> Data lines

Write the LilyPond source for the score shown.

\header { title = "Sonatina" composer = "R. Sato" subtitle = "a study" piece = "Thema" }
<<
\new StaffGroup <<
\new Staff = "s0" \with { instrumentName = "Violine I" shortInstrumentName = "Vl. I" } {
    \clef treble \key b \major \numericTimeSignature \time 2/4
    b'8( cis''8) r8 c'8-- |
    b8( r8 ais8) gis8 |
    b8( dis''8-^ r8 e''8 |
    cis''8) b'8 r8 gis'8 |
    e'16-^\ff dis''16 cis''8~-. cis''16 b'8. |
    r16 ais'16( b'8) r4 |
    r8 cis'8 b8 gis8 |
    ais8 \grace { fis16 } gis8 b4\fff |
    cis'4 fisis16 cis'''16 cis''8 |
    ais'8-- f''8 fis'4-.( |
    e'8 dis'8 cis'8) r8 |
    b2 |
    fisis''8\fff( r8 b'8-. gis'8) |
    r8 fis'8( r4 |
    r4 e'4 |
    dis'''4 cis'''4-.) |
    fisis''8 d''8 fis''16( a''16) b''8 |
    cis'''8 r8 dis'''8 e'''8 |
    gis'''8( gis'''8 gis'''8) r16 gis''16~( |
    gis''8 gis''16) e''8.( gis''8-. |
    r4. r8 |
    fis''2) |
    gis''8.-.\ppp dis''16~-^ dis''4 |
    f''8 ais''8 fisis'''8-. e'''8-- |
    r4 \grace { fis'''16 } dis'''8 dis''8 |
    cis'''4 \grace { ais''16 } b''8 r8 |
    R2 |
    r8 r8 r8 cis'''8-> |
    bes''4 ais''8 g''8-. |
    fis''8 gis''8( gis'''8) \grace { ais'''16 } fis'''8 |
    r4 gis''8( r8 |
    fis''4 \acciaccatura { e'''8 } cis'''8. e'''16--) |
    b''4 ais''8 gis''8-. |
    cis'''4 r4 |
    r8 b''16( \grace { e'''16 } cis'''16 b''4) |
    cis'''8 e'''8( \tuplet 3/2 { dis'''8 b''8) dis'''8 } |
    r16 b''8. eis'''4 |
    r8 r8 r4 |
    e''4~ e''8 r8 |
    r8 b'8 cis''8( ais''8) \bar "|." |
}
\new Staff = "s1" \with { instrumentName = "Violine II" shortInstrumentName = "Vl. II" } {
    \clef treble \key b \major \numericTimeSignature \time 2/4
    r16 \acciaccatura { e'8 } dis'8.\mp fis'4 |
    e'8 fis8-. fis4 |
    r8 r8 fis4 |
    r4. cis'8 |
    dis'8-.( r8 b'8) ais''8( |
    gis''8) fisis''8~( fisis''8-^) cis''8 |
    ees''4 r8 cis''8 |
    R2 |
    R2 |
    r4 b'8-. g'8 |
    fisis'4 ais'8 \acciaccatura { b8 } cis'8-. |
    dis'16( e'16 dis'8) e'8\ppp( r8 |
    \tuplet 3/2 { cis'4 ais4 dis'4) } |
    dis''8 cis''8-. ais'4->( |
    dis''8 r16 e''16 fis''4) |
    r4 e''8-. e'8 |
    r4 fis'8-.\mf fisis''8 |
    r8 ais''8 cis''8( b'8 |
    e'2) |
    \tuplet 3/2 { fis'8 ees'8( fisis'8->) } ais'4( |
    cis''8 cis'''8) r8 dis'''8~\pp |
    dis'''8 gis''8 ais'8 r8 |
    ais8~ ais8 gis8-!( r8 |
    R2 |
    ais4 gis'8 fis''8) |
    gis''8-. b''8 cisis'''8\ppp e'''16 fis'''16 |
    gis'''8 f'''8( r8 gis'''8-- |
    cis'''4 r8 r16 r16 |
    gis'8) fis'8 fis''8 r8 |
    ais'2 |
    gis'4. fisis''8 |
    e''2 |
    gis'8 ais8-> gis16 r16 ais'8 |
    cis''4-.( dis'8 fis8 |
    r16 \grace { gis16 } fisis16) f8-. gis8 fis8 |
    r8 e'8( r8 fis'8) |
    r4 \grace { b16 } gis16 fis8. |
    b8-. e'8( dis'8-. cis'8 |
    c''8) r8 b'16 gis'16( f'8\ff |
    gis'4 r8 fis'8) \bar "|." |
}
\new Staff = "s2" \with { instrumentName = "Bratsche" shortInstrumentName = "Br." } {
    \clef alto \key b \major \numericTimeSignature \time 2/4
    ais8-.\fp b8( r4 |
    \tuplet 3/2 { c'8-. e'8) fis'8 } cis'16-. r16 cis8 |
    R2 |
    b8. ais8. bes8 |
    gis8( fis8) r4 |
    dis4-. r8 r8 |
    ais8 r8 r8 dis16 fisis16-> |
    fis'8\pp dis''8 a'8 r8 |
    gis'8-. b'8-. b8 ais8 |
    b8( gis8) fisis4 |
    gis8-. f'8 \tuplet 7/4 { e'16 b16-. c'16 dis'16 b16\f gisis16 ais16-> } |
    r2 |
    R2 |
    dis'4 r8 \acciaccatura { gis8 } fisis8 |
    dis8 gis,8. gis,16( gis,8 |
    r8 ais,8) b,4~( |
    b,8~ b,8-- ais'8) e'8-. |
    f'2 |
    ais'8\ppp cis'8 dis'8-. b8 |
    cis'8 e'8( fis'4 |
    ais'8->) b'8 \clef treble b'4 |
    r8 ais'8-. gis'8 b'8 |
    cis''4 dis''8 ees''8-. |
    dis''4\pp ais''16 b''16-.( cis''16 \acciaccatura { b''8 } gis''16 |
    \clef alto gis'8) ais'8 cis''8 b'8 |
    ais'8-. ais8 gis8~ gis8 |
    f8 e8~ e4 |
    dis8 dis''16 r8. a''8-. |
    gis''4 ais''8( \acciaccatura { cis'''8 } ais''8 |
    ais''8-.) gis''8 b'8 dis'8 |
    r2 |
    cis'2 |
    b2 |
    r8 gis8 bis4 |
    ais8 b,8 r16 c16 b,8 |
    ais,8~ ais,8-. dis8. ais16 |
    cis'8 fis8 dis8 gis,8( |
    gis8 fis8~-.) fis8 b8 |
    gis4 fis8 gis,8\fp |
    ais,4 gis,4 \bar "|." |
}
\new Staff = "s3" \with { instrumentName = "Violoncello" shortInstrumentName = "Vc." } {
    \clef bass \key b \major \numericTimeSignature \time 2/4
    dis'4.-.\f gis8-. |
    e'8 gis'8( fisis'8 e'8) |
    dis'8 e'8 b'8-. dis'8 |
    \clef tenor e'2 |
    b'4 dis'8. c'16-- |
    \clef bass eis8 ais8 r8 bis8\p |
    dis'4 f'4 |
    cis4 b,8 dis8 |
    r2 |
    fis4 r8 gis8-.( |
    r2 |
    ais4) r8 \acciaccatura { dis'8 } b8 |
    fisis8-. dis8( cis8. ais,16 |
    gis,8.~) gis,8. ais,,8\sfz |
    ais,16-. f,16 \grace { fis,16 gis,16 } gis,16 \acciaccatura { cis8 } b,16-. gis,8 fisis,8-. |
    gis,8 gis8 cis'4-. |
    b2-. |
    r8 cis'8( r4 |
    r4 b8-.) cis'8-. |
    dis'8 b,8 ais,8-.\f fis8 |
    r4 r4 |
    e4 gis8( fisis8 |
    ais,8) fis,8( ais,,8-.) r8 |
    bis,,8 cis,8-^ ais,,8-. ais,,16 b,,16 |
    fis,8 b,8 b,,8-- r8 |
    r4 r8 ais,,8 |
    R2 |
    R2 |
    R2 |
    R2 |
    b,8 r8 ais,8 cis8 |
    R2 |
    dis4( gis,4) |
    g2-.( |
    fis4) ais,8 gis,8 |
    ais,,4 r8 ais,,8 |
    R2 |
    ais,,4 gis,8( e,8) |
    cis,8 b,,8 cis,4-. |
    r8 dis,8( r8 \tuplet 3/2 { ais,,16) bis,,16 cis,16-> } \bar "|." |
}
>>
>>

> Your task
Identify each line in the material above that contains the string "alto" and copy those lines. Case counts.

> Response for this exercise
    \clef alto \key b \major \numericTimeSignature \time 2/4
    \clef alto gis'8) ais'8 cis''8 b'8 |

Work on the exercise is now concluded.